*** GIVEN DATA ***

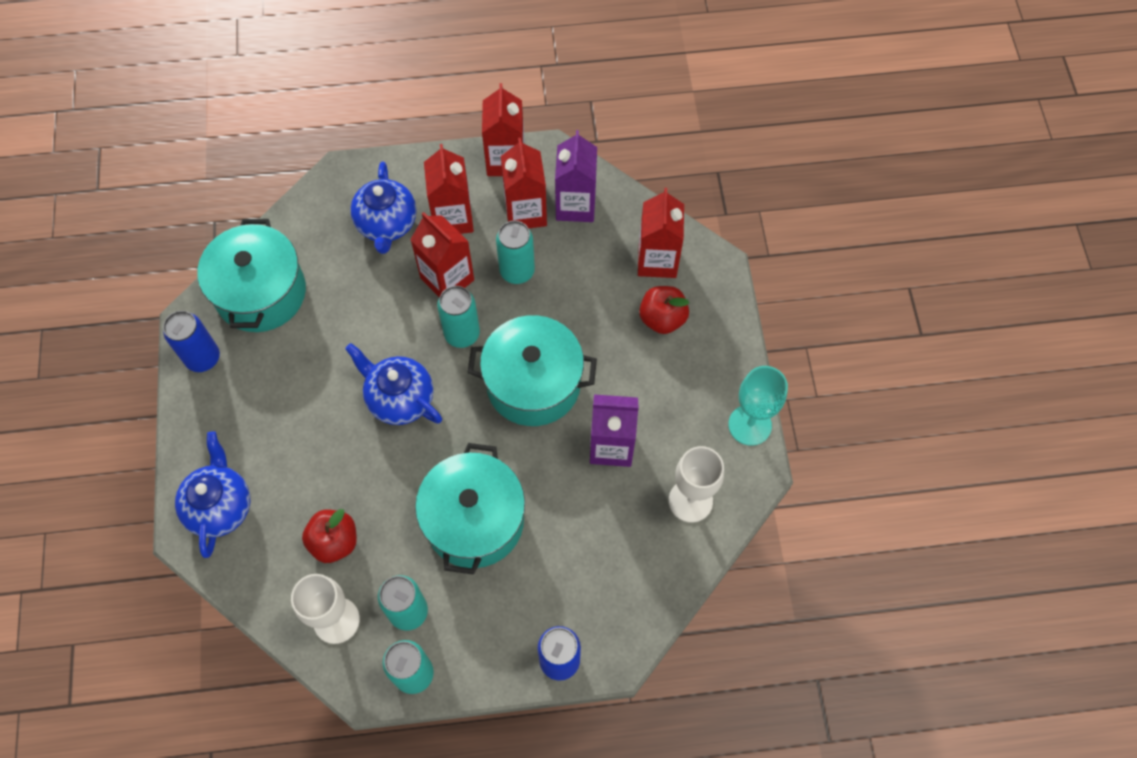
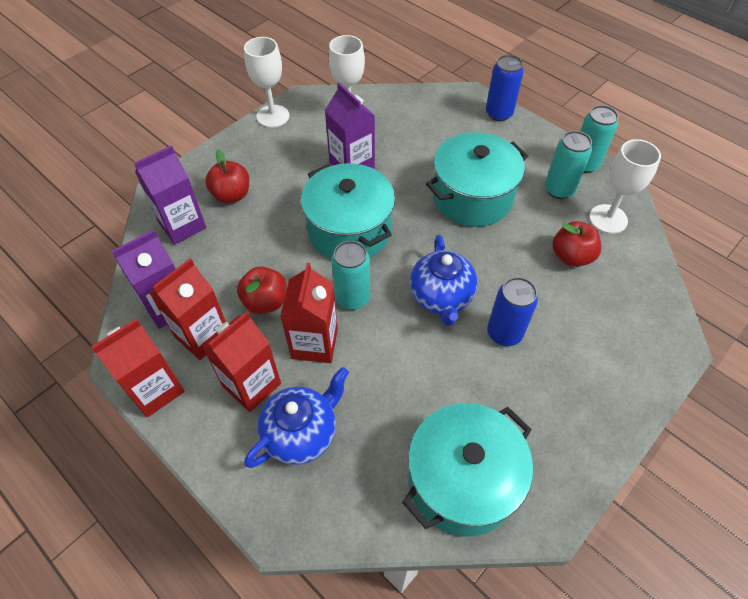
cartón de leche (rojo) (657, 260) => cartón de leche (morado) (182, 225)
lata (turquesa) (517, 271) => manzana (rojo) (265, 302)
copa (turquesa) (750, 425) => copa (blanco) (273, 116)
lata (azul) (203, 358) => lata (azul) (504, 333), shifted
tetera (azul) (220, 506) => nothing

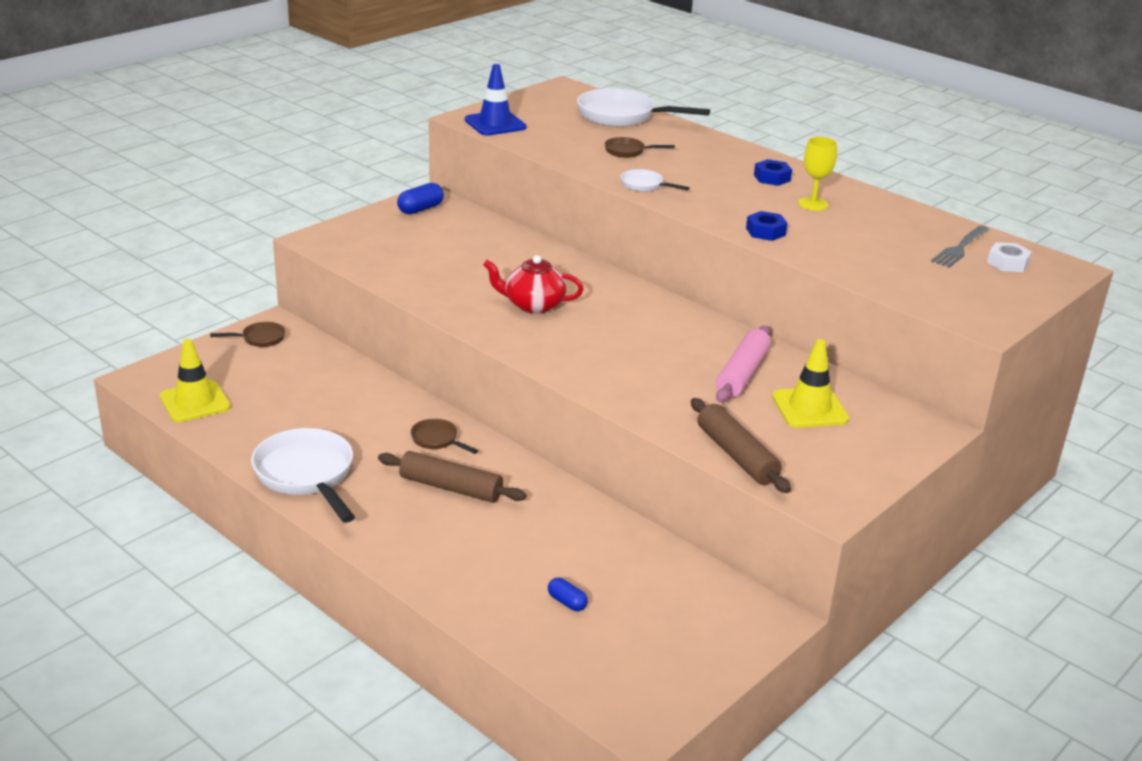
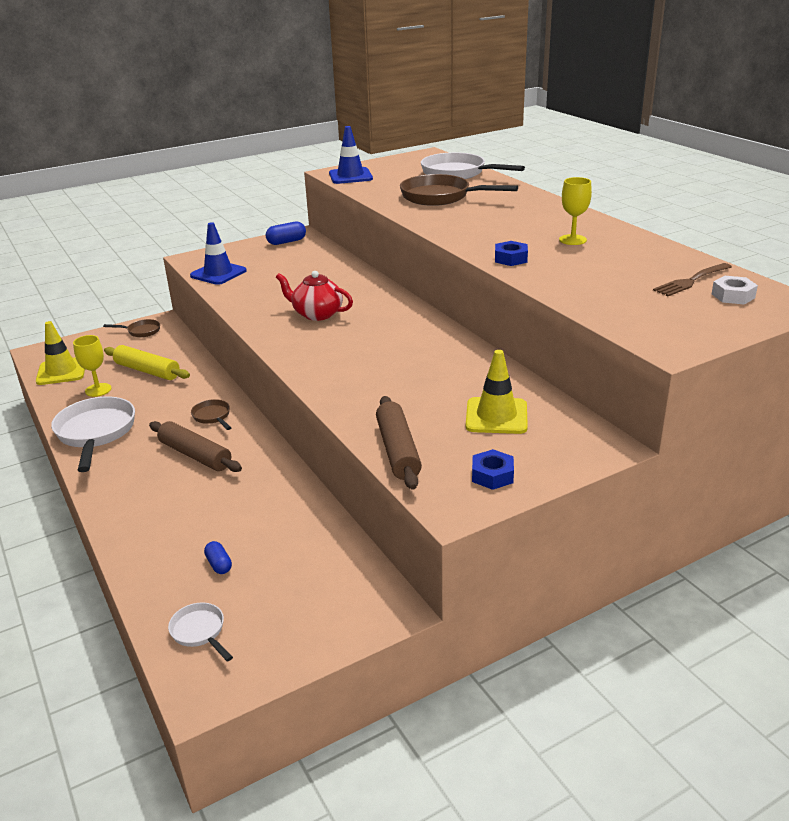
nothing => copa (amarillo) (98, 390)
nothing => rodillo (amarillo) (147, 371)
sartén (blanco) (645, 185) => sartén (blanco) (200, 632), shifted
nothing => cono de tráfico (azul) (218, 273)
sartén (marrón) (628, 151) => sartén (marrón) (440, 197), x2.04
tuerca (azul) (772, 178) => tuerca (azul) (492, 475), shifted
tenedor (gris) (960, 248) => tenedor (marrón) (691, 281)
rodillo (rosa) (742, 374) => nothing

*** End of GIVEN DATA ***

Scan the records above for the word "rojo". Copy each line that has it.

§ **OUTPUT**
cartón de leche (rojo) (657, 260) => cartón de leche (morado) (182, 225)
lata (turquesa) (517, 271) => manzana (rojo) (265, 302)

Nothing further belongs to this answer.